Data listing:
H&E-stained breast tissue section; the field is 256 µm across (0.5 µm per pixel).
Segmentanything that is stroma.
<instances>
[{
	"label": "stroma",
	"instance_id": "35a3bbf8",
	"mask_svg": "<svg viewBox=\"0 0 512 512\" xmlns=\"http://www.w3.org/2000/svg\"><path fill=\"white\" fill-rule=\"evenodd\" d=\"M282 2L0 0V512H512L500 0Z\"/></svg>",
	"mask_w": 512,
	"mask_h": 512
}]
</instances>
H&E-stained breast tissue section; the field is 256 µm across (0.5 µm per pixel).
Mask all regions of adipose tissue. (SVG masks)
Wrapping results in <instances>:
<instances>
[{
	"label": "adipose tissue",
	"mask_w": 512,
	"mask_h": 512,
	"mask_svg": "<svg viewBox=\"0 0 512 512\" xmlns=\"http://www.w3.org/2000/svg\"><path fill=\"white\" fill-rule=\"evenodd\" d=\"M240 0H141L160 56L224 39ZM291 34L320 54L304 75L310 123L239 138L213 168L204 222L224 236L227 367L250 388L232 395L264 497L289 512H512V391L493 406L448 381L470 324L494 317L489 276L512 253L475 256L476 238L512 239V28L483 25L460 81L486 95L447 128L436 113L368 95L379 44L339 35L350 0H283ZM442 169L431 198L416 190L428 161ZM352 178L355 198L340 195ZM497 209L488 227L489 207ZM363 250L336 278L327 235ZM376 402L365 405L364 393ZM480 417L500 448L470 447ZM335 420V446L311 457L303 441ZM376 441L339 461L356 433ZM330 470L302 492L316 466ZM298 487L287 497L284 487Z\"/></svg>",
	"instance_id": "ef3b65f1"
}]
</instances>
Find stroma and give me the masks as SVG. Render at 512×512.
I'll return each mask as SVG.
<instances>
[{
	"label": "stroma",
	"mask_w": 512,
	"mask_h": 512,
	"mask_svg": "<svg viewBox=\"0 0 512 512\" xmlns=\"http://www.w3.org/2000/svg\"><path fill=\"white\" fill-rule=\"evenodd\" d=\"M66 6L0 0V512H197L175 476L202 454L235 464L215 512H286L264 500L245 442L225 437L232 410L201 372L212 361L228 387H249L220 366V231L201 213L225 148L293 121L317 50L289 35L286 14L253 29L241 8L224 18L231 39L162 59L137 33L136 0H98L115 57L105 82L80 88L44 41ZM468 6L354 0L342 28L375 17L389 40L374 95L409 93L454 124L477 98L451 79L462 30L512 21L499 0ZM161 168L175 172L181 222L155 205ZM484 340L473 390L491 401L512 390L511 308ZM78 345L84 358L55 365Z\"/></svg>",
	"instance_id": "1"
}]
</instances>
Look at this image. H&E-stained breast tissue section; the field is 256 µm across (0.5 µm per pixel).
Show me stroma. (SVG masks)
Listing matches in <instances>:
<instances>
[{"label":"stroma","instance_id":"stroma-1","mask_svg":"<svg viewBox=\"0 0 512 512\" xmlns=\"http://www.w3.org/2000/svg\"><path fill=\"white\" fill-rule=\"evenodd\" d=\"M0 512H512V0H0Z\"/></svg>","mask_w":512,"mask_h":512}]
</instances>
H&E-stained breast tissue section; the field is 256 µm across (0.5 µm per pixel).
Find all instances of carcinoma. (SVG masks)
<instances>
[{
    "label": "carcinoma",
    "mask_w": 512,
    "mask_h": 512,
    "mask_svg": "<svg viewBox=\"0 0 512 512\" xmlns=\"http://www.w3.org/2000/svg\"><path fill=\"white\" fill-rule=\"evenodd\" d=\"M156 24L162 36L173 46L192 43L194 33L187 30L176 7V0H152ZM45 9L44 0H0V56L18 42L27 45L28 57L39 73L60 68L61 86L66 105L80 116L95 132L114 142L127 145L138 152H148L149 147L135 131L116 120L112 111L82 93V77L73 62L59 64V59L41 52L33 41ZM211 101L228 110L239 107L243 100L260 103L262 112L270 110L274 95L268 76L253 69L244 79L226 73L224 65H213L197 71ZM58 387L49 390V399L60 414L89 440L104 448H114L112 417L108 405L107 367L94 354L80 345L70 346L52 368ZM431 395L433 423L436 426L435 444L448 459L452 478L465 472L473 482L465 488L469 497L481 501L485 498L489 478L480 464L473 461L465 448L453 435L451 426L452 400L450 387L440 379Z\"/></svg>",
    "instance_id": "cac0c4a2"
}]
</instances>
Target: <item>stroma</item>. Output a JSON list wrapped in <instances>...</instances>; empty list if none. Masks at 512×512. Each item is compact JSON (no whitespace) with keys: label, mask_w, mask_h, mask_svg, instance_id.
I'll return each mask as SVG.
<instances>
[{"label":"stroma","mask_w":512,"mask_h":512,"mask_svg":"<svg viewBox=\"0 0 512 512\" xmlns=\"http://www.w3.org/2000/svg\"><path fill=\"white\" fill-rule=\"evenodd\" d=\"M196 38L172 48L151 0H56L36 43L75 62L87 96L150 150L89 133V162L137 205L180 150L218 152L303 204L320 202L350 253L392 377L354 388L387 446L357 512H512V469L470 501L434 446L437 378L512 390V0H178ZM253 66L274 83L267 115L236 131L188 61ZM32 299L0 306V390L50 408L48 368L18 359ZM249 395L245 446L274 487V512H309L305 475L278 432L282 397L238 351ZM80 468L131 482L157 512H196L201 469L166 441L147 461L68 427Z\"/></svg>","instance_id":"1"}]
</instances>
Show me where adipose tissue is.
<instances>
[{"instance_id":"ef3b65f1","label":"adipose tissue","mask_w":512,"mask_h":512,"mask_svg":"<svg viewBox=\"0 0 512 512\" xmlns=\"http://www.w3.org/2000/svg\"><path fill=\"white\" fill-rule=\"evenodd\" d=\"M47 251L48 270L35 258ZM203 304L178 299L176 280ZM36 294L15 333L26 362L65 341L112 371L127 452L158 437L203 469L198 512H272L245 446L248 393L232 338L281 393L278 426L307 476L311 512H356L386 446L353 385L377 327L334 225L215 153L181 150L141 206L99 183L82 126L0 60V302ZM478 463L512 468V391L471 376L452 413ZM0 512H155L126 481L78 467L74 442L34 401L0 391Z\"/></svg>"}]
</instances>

## SET EXERCISE
Write every entry out again exactly.

## EXPECTED ANSWER
H&E-stained breast tissue section; the field is 256 µm across (0.5 µm per pixel).
Segmentanything that is stroma.
<instances>
[{
	"label": "stroma",
	"instance_id": "35a3bbf8",
	"mask_svg": "<svg viewBox=\"0 0 512 512\" xmlns=\"http://www.w3.org/2000/svg\"><path fill=\"white\" fill-rule=\"evenodd\" d=\"M282 2L0 0V512H512L500 0Z\"/></svg>",
	"mask_w": 512,
	"mask_h": 512
}]
</instances>
H&E-stained breast tissue section; the field is 256 µm across (0.5 µm per pixel).
Mask all regions of adipose tissue. (SVG masks)
Wrapping results in <instances>:
<instances>
[{
	"label": "adipose tissue",
	"mask_w": 512,
	"mask_h": 512,
	"mask_svg": "<svg viewBox=\"0 0 512 512\" xmlns=\"http://www.w3.org/2000/svg\"><path fill=\"white\" fill-rule=\"evenodd\" d=\"M240 0H141L160 56L224 39ZM291 34L320 54L304 75L310 123L239 138L213 168L204 222L224 236L227 367L250 388L232 395L264 497L289 512H512V391L493 406L448 381L470 324L494 317L489 276L512 253L475 256L476 238L512 239V28L483 25L460 81L486 95L447 128L436 113L368 95L379 44L339 35L350 0H283ZM442 169L431 198L416 190L428 161ZM352 178L355 198L340 195ZM497 209L488 227L489 207ZM363 250L336 278L327 235ZM376 402L365 405L364 393ZM480 417L500 448L470 447ZM335 420V446L311 457L303 441ZM376 441L339 461L356 433ZM330 470L302 492L316 466ZM298 487L287 497L284 487Z\"/></svg>",
	"instance_id": "ef3b65f1"
}]
</instances>
Find stroma and give me the masks as SVG. Render at 512×512.
I'll return each mask as SVG.
<instances>
[{
	"label": "stroma",
	"mask_w": 512,
	"mask_h": 512,
	"mask_svg": "<svg viewBox=\"0 0 512 512\" xmlns=\"http://www.w3.org/2000/svg\"><path fill=\"white\" fill-rule=\"evenodd\" d=\"M66 6L0 0V512H197L175 476L202 454L235 464L215 512H286L264 500L245 442L225 437L232 410L201 372L212 361L228 387H249L220 366V231L201 213L225 148L293 121L317 50L289 35L286 14L253 29L241 8L224 18L231 39L162 59L137 33L136 0H98L115 57L105 82L80 88L44 41ZM468 6L354 0L342 28L375 17L389 40L374 95L409 93L454 124L477 98L451 79L462 30L512 21L499 0ZM161 168L175 172L181 222L155 205ZM484 340L473 390L491 401L512 390L511 308ZM78 345L84 358L55 365Z\"/></svg>",
	"instance_id": "1"
}]
</instances>
Look at this image. H&E-stained breast tissue section; the field is 256 µm across (0.5 µm per pixel).
Show me stroma. (SVG masks)
Listing matches in <instances>:
<instances>
[{"label":"stroma","instance_id":"stroma-1","mask_svg":"<svg viewBox=\"0 0 512 512\" xmlns=\"http://www.w3.org/2000/svg\"><path fill=\"white\" fill-rule=\"evenodd\" d=\"M0 512H512V0H0Z\"/></svg>","mask_w":512,"mask_h":512}]
</instances>
H&E-stained breast tissue section; the field is 256 µm across (0.5 µm per pixel).
Find all instances of carcinoma. (SVG masks)
<instances>
[{
    "label": "carcinoma",
    "mask_w": 512,
    "mask_h": 512,
    "mask_svg": "<svg viewBox=\"0 0 512 512\" xmlns=\"http://www.w3.org/2000/svg\"><path fill=\"white\" fill-rule=\"evenodd\" d=\"M156 24L162 36L173 46L192 43L194 33L187 30L176 7V0H152ZM45 9L44 0H0V56L18 42L27 45L28 57L39 73L60 68L61 86L66 105L80 116L95 132L114 142L127 145L138 152H148L149 147L135 131L116 120L112 111L82 93V77L73 62L59 64V59L41 52L33 41ZM211 101L228 110L239 107L243 100L260 103L262 112L270 110L274 95L268 76L253 69L244 79L226 73L224 65H213L197 71ZM58 387L49 390V399L60 414L89 440L104 448H114L112 417L108 405L107 367L94 354L80 345L70 346L52 368ZM431 395L433 423L436 426L435 444L448 459L452 478L465 472L473 482L465 488L469 497L481 501L485 498L489 478L480 464L473 461L465 448L453 435L451 426L452 400L450 387L440 379Z\"/></svg>",
    "instance_id": "cac0c4a2"
}]
</instances>
Target: <item>stroma</item>. Output a JSON list wrapped in <instances>...</instances>; empty list if none. Masks at 512×512. Each item is compact JSON (no whitespace) with keys: label, mask_w, mask_h, mask_svg, instance_id.
I'll return each mask as SVG.
<instances>
[{"label":"stroma","mask_w":512,"mask_h":512,"mask_svg":"<svg viewBox=\"0 0 512 512\" xmlns=\"http://www.w3.org/2000/svg\"><path fill=\"white\" fill-rule=\"evenodd\" d=\"M196 38L172 48L151 0H56L36 43L75 62L87 96L150 150L89 133V162L137 205L180 150L218 152L303 204L320 202L350 253L392 377L354 388L387 446L357 512H512V469L470 501L434 446L437 378L512 390V0H178ZM253 66L274 83L267 115L236 131L188 61ZM32 299L0 306V390L50 408L48 368L18 359ZM249 395L245 446L274 487V512H309L305 475L278 432L282 397L238 351ZM80 468L131 482L157 512H196L201 469L166 441L147 461L68 427Z\"/></svg>","instance_id":"1"}]
</instances>
Show me where adipose tissue is.
<instances>
[{"instance_id":"ef3b65f1","label":"adipose tissue","mask_w":512,"mask_h":512,"mask_svg":"<svg viewBox=\"0 0 512 512\" xmlns=\"http://www.w3.org/2000/svg\"><path fill=\"white\" fill-rule=\"evenodd\" d=\"M47 251L48 270L35 258ZM203 304L178 299L176 280ZM36 294L15 333L26 362L65 341L112 371L127 452L158 437L203 469L198 512H272L245 446L248 393L232 338L281 393L278 426L307 476L311 512H356L386 446L353 385L377 327L334 225L215 153L181 150L141 206L99 183L82 126L0 60V302ZM478 463L512 468V391L471 376L452 413ZM0 512H155L126 481L78 467L74 442L34 401L0 391Z\"/></svg>"}]
</instances>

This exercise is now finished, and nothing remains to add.